**Written task**
Set out the lines of the records from the one containing "Answer: (B)" through the end of the records as a numbered list, skipping blank lines. Leave out the pictures.

Stored records:
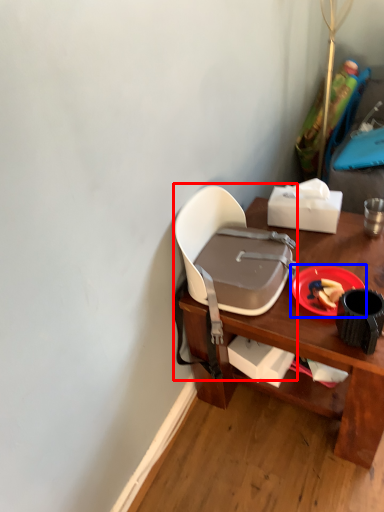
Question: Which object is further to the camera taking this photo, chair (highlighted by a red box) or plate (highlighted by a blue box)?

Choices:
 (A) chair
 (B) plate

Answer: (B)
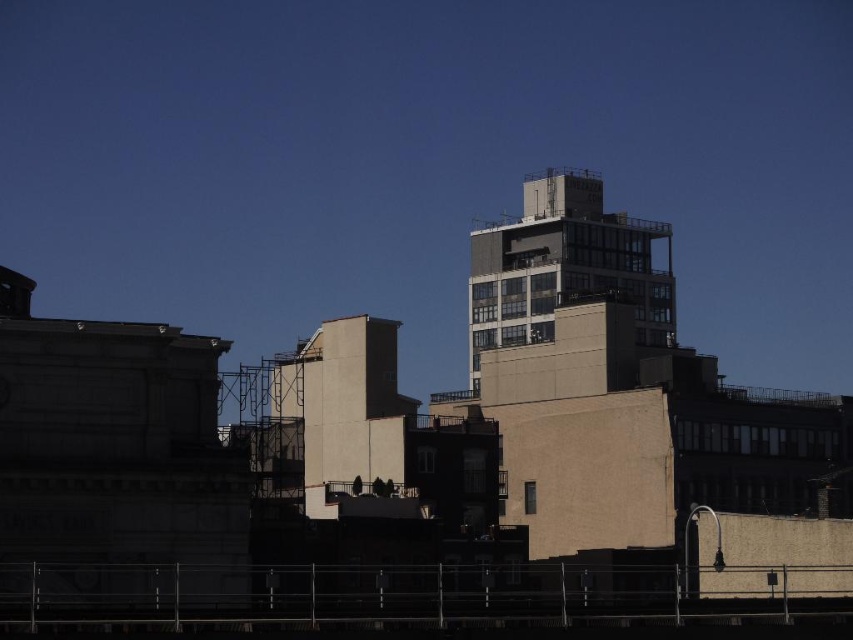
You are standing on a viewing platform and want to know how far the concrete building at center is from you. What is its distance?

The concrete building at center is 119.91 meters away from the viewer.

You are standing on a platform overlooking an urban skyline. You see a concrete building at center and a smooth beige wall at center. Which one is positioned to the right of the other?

**Task solution**
1. Answer: (B)
2. You are standing on a viewing platform and want to know how far the concrete building at center is from you. What is its distance?
3. The concrete building at center is 119.91 meters away from the viewer.
4. You are standing on a platform overlooking an urban skyline. You see a concrete building at center and a smooth beige wall at center. Which one is positioned to the right of the other?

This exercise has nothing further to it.